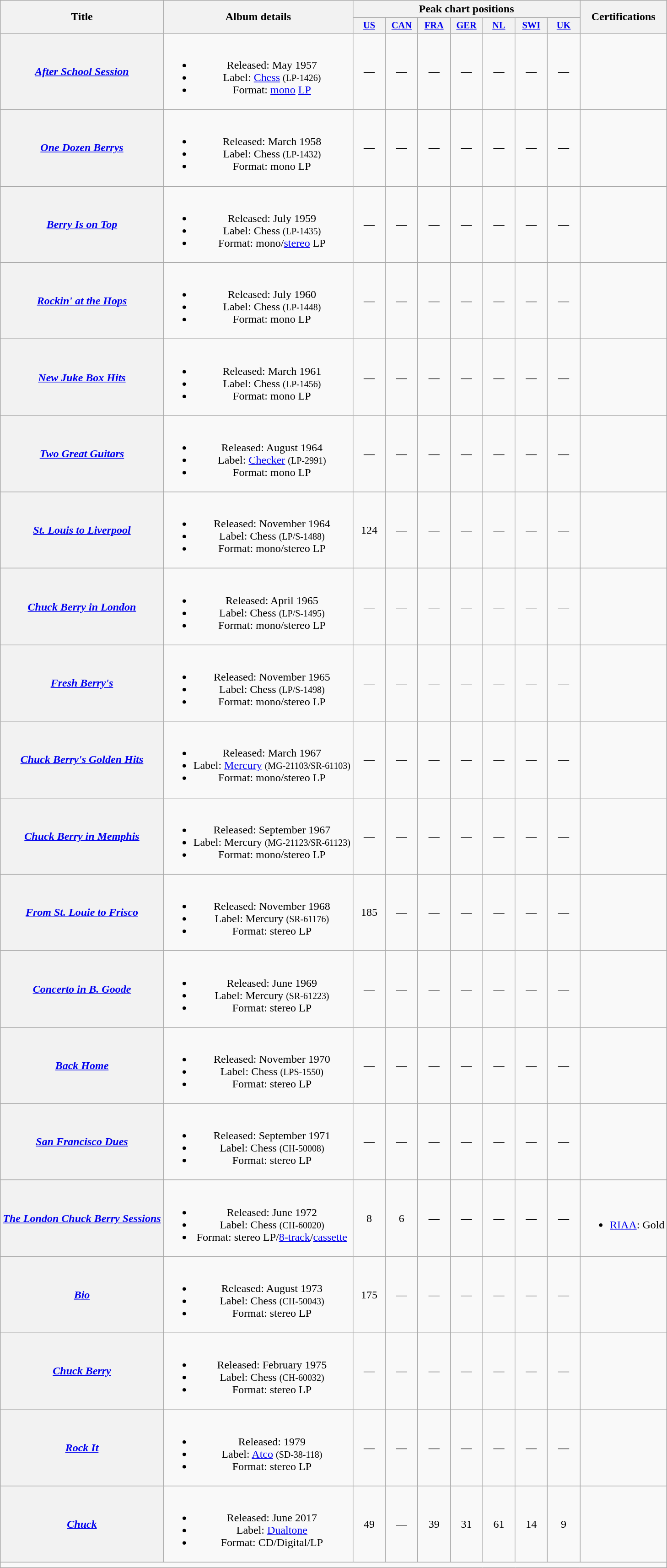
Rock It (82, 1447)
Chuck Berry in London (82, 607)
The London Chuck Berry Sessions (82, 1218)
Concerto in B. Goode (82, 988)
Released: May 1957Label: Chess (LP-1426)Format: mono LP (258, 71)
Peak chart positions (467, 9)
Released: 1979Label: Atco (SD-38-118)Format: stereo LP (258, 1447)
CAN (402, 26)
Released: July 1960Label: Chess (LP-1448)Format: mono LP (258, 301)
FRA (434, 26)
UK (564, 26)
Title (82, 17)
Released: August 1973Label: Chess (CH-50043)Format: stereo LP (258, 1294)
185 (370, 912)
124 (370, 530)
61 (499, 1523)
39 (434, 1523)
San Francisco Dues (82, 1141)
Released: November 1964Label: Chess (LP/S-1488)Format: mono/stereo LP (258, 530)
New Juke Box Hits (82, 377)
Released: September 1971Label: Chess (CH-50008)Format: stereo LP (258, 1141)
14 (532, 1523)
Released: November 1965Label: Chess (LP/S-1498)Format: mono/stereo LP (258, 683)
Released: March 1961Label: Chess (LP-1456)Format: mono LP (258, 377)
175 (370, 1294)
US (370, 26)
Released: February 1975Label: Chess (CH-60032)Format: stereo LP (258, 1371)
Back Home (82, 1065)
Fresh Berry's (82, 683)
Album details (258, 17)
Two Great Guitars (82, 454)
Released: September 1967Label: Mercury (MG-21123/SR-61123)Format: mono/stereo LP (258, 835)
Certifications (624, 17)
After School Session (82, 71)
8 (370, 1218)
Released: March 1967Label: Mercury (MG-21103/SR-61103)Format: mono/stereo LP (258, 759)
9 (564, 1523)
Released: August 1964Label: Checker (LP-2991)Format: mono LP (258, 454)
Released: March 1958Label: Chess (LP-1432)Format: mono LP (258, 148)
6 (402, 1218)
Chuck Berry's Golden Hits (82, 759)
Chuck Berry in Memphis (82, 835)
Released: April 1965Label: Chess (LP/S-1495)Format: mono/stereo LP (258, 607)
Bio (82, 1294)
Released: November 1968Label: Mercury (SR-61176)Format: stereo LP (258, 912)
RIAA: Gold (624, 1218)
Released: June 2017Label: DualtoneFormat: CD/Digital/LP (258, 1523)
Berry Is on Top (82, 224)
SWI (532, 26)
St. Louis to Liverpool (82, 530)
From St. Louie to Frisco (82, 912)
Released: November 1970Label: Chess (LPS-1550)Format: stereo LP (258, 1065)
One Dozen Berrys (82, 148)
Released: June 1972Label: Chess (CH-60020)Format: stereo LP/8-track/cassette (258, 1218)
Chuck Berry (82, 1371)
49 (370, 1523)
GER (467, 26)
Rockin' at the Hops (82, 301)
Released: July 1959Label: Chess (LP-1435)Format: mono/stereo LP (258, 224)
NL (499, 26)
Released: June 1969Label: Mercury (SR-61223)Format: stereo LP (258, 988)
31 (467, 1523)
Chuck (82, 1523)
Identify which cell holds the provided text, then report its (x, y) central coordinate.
#####
**Requirement:** Copy every row above character for character, leaving out the pictures.

**Task answer:**
Rock It (82, 1447)
Chuck Berry in London (82, 607)
The London Chuck Berry Sessions (82, 1218)
Concerto in B. Goode (82, 988)
Released: May 1957Label: Chess (LP-1426)Format: mono LP (258, 71)
Peak chart positions (467, 9)
Released: 1979Label: Atco (SD-38-118)Format: stereo LP (258, 1447)
CAN (402, 26)
Released: July 1960Label: Chess (LP-1448)Format: mono LP (258, 301)
FRA (434, 26)
UK (564, 26)
Title (82, 17)
Released: August 1973Label: Chess (CH-50043)Format: stereo LP (258, 1294)
185 (370, 912)
124 (370, 530)
61 (499, 1523)
39 (434, 1523)
San Francisco Dues (82, 1141)
Released: November 1964Label: Chess (LP/S-1488)Format: mono/stereo LP (258, 530)
New Juke Box Hits (82, 377)
Released: September 1971Label: Chess (CH-50008)Format: stereo LP (258, 1141)
14 (532, 1523)
Released: November 1965Label: Chess (LP/S-1498)Format: mono/stereo LP (258, 683)
Released: March 1961Label: Chess (LP-1456)Format: mono LP (258, 377)
175 (370, 1294)
US (370, 26)
Released: February 1975Label: Chess (CH-60032)Format: stereo LP (258, 1371)
Back Home (82, 1065)
Fresh Berry's (82, 683)
Album details (258, 17)
Two Great Guitars (82, 454)
Released: September 1967Label: Mercury (MG-21123/SR-61123)Format: mono/stereo LP (258, 835)
Certifications (624, 17)
After School Session (82, 71)
8 (370, 1218)
Released: March 1967Label: Mercury (MG-21103/SR-61103)Format: mono/stereo LP (258, 759)
9 (564, 1523)
Released: August 1964Label: Checker (LP-2991)Format: mono LP (258, 454)
Released: March 1958Label: Chess (LP-1432)Format: mono LP (258, 148)
6 (402, 1218)
Chuck Berry's Golden Hits (82, 759)
Chuck Berry in Memphis (82, 835)
Released: April 1965Label: Chess (LP/S-1495)Format: mono/stereo LP (258, 607)
Bio (82, 1294)
Released: November 1968Label: Mercury (SR-61176)Format: stereo LP (258, 912)
RIAA: Gold (624, 1218)
Released: June 2017Label: DualtoneFormat: CD/Digital/LP (258, 1523)
Berry Is on Top (82, 224)
SWI (532, 26)
St. Louis to Liverpool (82, 530)
From St. Louie to Frisco (82, 912)
Released: November 1970Label: Chess (LPS-1550)Format: stereo LP (258, 1065)
One Dozen Berrys (82, 148)
Released: June 1972Label: Chess (CH-60020)Format: stereo LP/8-track/cassette (258, 1218)
Chuck Berry (82, 1371)
49 (370, 1523)
GER (467, 26)
Rockin' at the Hops (82, 301)
Released: July 1959Label: Chess (LP-1435)Format: mono/stereo LP (258, 224)
NL (499, 26)
Released: June 1969Label: Mercury (SR-61223)Format: stereo LP (258, 988)
31 (467, 1523)
Chuck (82, 1523)
Identify which cell holds the provided text, then report its (x, y) central coordinate.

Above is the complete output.